+++ Records provided +++

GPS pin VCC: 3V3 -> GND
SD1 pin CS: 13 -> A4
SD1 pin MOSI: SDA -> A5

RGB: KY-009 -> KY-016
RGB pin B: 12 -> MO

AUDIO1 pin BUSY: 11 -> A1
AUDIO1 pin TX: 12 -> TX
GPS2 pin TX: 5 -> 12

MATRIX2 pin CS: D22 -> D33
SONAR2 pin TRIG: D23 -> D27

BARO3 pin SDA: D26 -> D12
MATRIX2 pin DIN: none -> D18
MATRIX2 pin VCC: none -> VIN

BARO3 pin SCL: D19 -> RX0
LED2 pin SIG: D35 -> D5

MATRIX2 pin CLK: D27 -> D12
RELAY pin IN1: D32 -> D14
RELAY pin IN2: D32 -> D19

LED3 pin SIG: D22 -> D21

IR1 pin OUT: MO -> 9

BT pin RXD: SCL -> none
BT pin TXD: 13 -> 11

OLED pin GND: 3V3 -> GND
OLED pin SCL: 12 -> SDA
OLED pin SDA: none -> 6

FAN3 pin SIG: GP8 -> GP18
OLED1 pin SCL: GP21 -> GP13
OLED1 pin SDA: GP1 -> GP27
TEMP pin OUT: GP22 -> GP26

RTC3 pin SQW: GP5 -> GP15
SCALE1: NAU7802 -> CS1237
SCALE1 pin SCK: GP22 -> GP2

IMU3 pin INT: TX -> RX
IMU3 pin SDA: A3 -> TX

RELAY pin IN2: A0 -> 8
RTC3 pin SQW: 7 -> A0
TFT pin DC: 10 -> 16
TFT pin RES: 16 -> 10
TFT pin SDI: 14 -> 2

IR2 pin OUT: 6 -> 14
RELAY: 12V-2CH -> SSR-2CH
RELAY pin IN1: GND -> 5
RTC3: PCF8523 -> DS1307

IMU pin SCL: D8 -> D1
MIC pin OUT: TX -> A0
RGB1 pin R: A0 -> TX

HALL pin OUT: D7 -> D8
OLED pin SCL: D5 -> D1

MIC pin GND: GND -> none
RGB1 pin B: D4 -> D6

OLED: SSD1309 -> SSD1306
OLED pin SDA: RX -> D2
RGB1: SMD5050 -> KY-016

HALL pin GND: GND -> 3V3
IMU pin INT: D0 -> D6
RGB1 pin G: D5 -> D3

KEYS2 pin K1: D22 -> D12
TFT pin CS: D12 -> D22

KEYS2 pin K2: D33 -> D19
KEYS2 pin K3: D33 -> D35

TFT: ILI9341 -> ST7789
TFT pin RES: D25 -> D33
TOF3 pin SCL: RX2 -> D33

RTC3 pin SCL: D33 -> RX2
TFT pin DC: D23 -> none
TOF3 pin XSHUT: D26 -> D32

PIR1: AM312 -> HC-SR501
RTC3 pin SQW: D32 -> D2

+++

- _Assigned task_
Exact copies of the lines from the start of the data up to the line holding "RGB1: SMD5050 -> KY-016", both included, are all that is needed.

- _Response to the exercise_
GPS pin VCC: 3V3 -> GND
SD1 pin CS: 13 -> A4
SD1 pin MOSI: SDA -> A5

RGB: KY-009 -> KY-016
RGB pin B: 12 -> MO

AUDIO1 pin BUSY: 11 -> A1
AUDIO1 pin TX: 12 -> TX
GPS2 pin TX: 5 -> 12

MATRIX2 pin CS: D22 -> D33
SONAR2 pin TRIG: D23 -> D27

BARO3 pin SDA: D26 -> D12
MATRIX2 pin DIN: none -> D18
MATRIX2 pin VCC: none -> VIN

BARO3 pin SCL: D19 -> RX0
LED2 pin SIG: D35 -> D5

MATRIX2 pin CLK: D27 -> D12
RELAY pin IN1: D32 -> D14
RELAY pin IN2: D32 -> D19

LED3 pin SIG: D22 -> D21

IR1 pin OUT: MO -> 9

BT pin RXD: SCL -> none
BT pin TXD: 13 -> 11

OLED pin GND: 3V3 -> GND
OLED pin SCL: 12 -> SDA
OLED pin SDA: none -> 6

FAN3 pin SIG: GP8 -> GP18
OLED1 pin SCL: GP21 -> GP13
OLED1 pin SDA: GP1 -> GP27
TEMP pin OUT: GP22 -> GP26

RTC3 pin SQW: GP5 -> GP15
SCALE1: NAU7802 -> CS1237
SCALE1 pin SCK: GP22 -> GP2

IMU3 pin INT: TX -> RX
IMU3 pin SDA: A3 -> TX

RELAY pin IN2: A0 -> 8
RTC3 pin SQW: 7 -> A0
TFT pin DC: 10 -> 16
TFT pin RES: 16 -> 10
TFT pin SDI: 14 -> 2

IR2 pin OUT: 6 -> 14
RELAY: 12V-2CH -> SSR-2CH
RELAY pin IN1: GND -> 5
RTC3: PCF8523 -> DS1307

IMU pin SCL: D8 -> D1
MIC pin OUT: TX -> A0
RGB1 pin R: A0 -> TX

HALL pin OUT: D7 -> D8
OLED pin SCL: D5 -> D1

MIC pin GND: GND -> none
RGB1 pin B: D4 -> D6

OLED: SSD1309 -> SSD1306
OLED pin SDA: RX -> D2
RGB1: SMD5050 -> KY-016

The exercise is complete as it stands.